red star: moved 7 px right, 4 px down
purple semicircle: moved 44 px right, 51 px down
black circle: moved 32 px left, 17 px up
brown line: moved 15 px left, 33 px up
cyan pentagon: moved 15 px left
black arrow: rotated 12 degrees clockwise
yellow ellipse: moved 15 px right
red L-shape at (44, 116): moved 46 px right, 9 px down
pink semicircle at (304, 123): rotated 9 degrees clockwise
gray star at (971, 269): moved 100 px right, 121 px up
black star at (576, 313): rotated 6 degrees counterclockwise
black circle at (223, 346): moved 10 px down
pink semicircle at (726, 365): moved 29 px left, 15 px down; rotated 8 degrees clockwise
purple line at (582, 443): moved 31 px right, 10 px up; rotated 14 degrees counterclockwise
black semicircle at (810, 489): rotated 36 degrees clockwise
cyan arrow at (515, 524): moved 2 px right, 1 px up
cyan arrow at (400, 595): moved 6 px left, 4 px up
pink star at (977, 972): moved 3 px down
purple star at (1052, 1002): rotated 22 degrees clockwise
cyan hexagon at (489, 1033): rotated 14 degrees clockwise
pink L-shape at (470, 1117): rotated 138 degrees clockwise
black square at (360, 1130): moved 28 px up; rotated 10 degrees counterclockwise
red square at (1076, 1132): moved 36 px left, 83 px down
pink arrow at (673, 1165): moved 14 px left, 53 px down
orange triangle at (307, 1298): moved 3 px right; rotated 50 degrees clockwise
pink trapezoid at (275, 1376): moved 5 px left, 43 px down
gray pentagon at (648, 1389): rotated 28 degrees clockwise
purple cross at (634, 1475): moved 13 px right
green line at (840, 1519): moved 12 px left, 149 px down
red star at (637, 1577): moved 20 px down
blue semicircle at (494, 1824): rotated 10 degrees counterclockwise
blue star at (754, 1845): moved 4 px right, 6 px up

━━━━━━

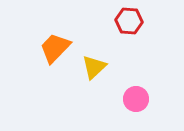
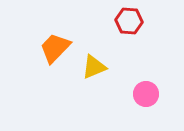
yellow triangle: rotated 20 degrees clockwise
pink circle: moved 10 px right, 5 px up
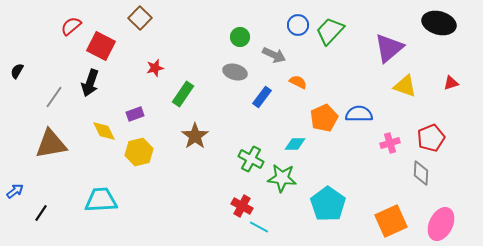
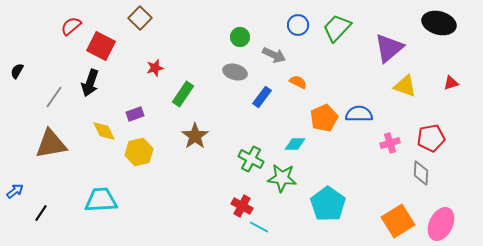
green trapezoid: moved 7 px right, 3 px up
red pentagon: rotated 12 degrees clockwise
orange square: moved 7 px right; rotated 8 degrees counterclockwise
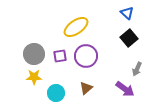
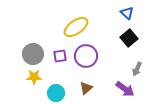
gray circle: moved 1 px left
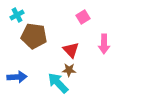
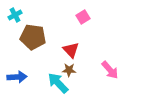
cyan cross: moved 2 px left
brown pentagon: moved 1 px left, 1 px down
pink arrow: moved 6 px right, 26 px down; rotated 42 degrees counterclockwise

━━━━━━

TRY IT:
Taking the entries above, write out exactly the lines starting with the line containing "pink trapezoid at" and going on through the line containing "blue star at", both included, and nothing else.

EXERCISE RESULT:
pink trapezoid at (275, 1376): moved 5 px left, 43 px down
gray pentagon at (648, 1389): rotated 28 degrees clockwise
purple cross at (634, 1475): moved 13 px right
green line at (840, 1519): moved 12 px left, 149 px down
red star at (637, 1577): moved 20 px down
blue semicircle at (494, 1824): rotated 10 degrees counterclockwise
blue star at (754, 1845): moved 4 px right, 6 px up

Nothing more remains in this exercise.